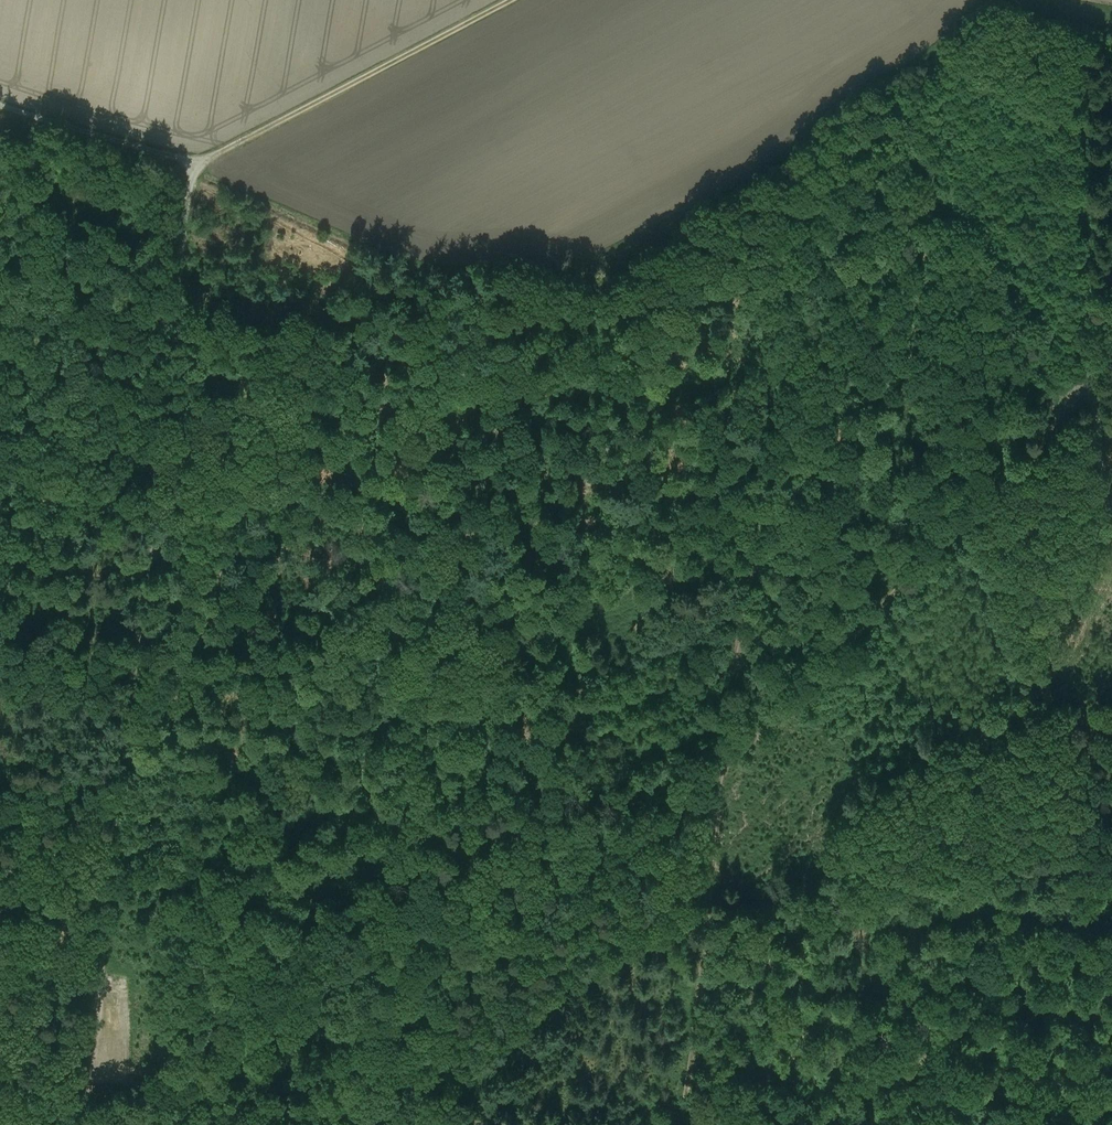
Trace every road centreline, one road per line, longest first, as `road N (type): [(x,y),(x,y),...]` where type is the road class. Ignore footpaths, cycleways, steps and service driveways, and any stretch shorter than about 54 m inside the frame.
road 1 (track): [(84,1124),(192,178),(197,164),(510,0)]
road 2 (track): [(678,1124),(727,754),(777,721),(1091,384),(1089,319)]
road 3 (track): [(727,754),(753,558),(743,536),(718,517),(569,524),(431,518),(222,540),(148,556)]
road 4 (track): [(0,1069),(482,1124)]
road 5 (track): [(0,106),(197,164)]
road 6 (track): [(1078,397),(1095,405),(1111,513)]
○ ○ ○ ○ ○ ○ ○
Brief >>
Output every entry verbatim. Pictures do not belong in the copy.

Task answer >>
Trace every road centreline, one road per line, longest first, as `road N (type): [(x,y),(x,y),...]` where type is the road class. Ignore footpaths, cycleways, steps and service driveways, and any stretch shorter than about 54 m inside the frame.
road 1 (track): [(84,1124),(192,178),(197,164),(510,0)]
road 2 (track): [(678,1124),(727,754),(777,721),(1091,384),(1089,319)]
road 3 (track): [(727,754),(753,558),(743,536),(718,517),(569,524),(431,518),(222,540),(148,556)]
road 4 (track): [(0,1069),(482,1124)]
road 5 (track): [(0,106),(197,164)]
road 6 (track): [(1078,397),(1095,405),(1111,513)]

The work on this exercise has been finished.